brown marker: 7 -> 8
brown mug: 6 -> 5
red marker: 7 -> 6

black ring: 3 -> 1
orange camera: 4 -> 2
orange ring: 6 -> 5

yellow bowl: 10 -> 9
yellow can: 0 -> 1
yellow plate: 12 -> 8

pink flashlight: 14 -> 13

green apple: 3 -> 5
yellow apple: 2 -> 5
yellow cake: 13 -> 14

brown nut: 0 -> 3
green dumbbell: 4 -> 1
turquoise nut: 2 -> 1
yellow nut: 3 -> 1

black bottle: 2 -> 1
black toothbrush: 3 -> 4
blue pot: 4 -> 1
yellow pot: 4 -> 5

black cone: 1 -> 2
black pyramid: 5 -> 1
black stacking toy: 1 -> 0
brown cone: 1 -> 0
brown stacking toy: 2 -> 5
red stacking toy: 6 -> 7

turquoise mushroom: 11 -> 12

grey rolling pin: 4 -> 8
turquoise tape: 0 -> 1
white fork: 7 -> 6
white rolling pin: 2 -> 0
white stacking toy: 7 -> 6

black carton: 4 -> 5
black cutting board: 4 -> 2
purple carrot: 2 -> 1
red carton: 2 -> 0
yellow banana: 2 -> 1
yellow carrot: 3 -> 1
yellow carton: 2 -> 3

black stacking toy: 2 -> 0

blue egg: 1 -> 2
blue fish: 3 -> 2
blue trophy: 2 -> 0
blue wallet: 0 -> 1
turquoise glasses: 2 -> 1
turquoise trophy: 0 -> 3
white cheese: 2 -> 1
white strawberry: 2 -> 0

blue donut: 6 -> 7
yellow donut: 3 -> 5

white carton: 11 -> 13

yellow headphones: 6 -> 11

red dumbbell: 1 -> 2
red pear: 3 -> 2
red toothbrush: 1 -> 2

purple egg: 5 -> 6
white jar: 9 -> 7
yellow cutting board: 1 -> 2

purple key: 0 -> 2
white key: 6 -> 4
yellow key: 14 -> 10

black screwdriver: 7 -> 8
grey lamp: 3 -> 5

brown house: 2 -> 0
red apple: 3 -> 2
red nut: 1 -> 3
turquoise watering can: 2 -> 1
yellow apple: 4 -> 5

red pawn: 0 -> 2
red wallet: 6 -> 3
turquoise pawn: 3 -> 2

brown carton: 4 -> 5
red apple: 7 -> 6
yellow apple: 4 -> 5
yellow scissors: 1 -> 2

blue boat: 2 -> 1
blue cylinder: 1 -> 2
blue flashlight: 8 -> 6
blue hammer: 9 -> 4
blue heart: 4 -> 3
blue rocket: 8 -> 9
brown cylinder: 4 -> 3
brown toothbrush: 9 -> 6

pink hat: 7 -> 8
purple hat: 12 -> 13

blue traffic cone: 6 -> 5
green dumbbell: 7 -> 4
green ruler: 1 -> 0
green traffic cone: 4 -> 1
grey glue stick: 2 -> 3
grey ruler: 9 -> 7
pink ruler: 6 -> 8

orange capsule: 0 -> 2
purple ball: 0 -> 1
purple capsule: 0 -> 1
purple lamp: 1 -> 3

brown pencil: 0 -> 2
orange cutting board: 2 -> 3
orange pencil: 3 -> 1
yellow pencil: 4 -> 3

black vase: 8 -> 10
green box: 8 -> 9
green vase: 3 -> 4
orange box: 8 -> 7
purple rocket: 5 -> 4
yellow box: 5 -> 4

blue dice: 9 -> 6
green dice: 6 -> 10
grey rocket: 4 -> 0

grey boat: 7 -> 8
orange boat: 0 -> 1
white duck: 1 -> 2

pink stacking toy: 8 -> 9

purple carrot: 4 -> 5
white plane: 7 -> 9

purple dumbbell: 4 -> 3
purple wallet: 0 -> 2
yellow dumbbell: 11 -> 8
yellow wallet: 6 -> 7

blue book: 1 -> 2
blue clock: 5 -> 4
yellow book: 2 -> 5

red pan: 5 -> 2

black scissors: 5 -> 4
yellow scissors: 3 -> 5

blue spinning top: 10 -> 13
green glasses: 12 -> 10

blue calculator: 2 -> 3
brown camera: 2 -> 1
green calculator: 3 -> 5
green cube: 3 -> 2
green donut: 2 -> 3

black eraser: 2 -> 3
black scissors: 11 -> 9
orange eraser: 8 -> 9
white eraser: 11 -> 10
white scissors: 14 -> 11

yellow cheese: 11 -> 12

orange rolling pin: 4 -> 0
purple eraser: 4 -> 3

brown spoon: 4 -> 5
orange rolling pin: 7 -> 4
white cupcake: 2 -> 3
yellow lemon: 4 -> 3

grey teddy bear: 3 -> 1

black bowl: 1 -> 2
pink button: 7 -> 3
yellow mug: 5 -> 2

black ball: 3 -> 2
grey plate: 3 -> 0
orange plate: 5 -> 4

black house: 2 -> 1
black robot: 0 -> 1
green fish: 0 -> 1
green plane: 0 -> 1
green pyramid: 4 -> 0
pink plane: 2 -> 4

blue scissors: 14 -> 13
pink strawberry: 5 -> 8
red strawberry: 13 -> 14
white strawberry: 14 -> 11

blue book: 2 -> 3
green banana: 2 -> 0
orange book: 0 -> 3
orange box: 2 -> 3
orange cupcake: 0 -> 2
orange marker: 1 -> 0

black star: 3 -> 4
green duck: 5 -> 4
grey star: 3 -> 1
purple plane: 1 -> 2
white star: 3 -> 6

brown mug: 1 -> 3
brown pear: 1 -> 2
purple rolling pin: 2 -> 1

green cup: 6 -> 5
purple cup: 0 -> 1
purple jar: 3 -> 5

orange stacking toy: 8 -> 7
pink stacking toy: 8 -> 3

• Task description
Reproduce exactly the section above that begins at the line containing "black ball: 3 -> 2" and ends at the line containing "orange box: 2 -> 3", leaving out all other lines.

• Written solution
black ball: 3 -> 2
grey plate: 3 -> 0
orange plate: 5 -> 4

black house: 2 -> 1
black robot: 0 -> 1
green fish: 0 -> 1
green plane: 0 -> 1
green pyramid: 4 -> 0
pink plane: 2 -> 4

blue scissors: 14 -> 13
pink strawberry: 5 -> 8
red strawberry: 13 -> 14
white strawberry: 14 -> 11

blue book: 2 -> 3
green banana: 2 -> 0
orange book: 0 -> 3
orange box: 2 -> 3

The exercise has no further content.